WORK INSTRUCTIONS — Your response should be an exact transcription of the data, images excluded.

SOURCE MATERIAL —
↓↓↓

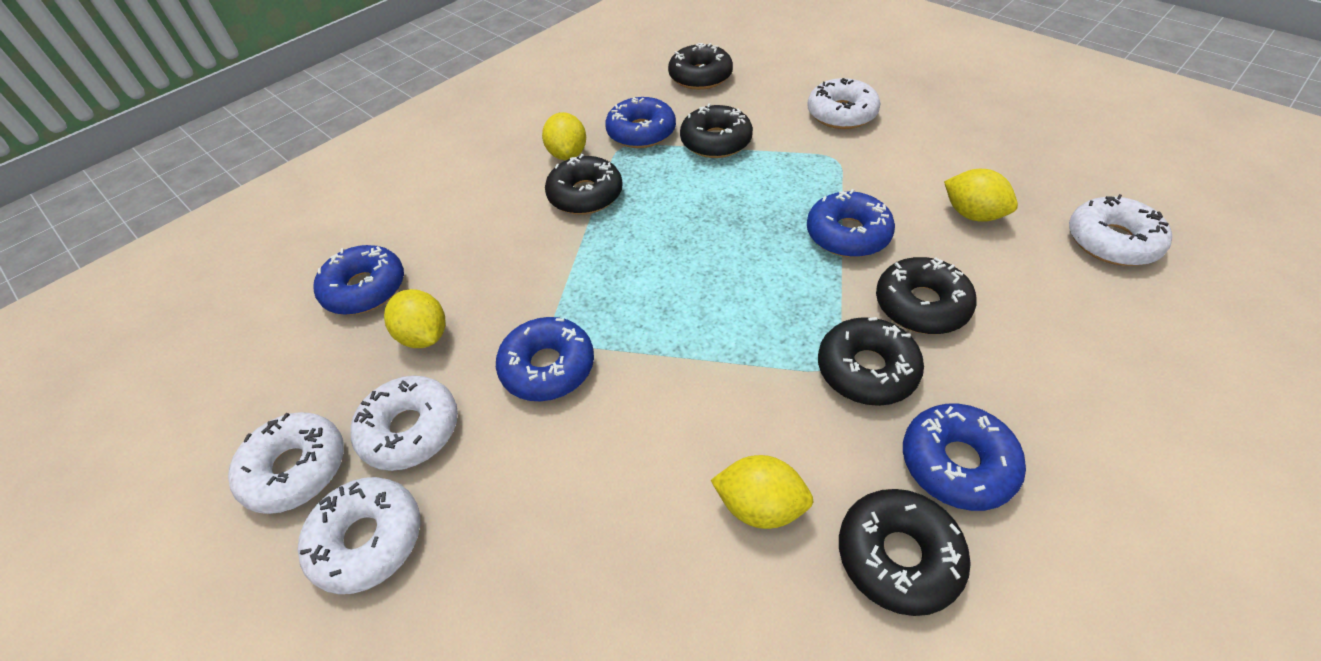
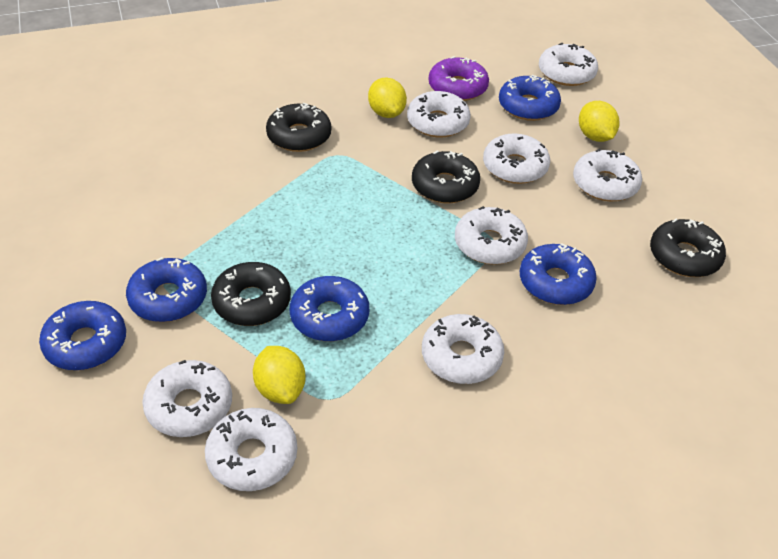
black donut: 6 -> 4
purple donut: 0 -> 1
white donut: 5 -> 8
yellow lemon: 4 -> 3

↑↑↑

TASK SOLUTION —
black donut: 6 -> 4
purple donut: 0 -> 1
white donut: 5 -> 8
yellow lemon: 4 -> 3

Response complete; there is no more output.